_Supplied records_:
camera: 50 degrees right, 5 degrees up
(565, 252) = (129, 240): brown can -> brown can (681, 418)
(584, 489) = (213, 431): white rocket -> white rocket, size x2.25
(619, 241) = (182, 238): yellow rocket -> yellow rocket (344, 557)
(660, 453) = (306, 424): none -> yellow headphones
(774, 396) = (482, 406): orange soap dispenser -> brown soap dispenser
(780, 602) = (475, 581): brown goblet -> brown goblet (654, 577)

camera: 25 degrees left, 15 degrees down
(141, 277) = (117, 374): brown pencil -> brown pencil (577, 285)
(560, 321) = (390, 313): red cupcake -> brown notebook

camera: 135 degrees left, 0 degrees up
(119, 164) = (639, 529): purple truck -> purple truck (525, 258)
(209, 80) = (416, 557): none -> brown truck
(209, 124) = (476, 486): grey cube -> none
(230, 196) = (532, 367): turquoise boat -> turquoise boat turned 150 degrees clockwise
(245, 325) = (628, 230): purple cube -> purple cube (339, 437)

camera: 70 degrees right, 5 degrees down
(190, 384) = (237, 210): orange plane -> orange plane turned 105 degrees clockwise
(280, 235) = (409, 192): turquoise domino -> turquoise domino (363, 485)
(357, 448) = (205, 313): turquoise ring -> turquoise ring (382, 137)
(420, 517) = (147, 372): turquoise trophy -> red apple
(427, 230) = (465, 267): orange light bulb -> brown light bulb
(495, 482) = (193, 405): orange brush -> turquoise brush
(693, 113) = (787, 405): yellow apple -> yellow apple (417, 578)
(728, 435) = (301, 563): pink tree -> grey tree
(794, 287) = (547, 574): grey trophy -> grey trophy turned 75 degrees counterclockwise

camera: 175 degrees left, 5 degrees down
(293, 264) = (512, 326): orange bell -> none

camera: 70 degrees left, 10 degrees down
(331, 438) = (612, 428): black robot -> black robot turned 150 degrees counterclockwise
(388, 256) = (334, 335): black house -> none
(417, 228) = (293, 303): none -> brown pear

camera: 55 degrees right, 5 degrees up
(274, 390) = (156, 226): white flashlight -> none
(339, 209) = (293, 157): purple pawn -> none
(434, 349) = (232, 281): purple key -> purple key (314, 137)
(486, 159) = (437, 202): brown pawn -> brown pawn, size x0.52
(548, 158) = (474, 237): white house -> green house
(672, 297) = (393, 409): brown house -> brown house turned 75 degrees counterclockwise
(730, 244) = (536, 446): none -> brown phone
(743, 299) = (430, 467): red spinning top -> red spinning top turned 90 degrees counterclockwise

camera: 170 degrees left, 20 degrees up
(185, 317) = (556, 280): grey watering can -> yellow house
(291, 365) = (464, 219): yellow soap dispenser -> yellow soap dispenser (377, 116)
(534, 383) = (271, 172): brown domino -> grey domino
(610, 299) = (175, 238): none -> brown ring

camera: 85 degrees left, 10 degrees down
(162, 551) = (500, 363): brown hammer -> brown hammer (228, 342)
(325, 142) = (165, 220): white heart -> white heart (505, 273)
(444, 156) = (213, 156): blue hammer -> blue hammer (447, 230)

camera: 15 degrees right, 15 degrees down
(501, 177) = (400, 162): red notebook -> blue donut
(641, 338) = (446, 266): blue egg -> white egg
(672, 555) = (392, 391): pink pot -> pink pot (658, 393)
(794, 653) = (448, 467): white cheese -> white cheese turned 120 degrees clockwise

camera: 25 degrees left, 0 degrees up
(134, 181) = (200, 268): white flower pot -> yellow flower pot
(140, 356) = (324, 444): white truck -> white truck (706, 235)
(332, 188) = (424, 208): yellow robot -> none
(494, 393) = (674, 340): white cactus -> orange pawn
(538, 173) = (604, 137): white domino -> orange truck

_Aim of the task_:
Send back the lines of the records word for word, from the very first through the line containing "(774, 396) = (482, 406): orange".

_Task answer_:
camera: 50 degrees right, 5 degrees up
(565, 252) = (129, 240): brown can -> brown can (681, 418)
(584, 489) = (213, 431): white rocket -> white rocket, size x2.25
(619, 241) = (182, 238): yellow rocket -> yellow rocket (344, 557)
(660, 453) = (306, 424): none -> yellow headphones
(774, 396) = (482, 406): orange soap dispenser -> brown soap dispenser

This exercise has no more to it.